[Dataset items]

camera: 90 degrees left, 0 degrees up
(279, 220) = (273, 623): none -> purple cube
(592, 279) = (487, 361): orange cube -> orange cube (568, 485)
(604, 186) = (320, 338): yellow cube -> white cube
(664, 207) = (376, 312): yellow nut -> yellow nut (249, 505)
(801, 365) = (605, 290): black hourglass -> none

(ACTION ITEM)
Write the data out again in full. Match it word for word.

(PROBLEM SOLUTION)
camera: 90 degrees left, 0 degrees up
(279, 220) = (273, 623): none -> purple cube
(592, 279) = (487, 361): orange cube -> orange cube (568, 485)
(604, 186) = (320, 338): yellow cube -> white cube
(664, 207) = (376, 312): yellow nut -> yellow nut (249, 505)
(801, 365) = (605, 290): black hourglass -> none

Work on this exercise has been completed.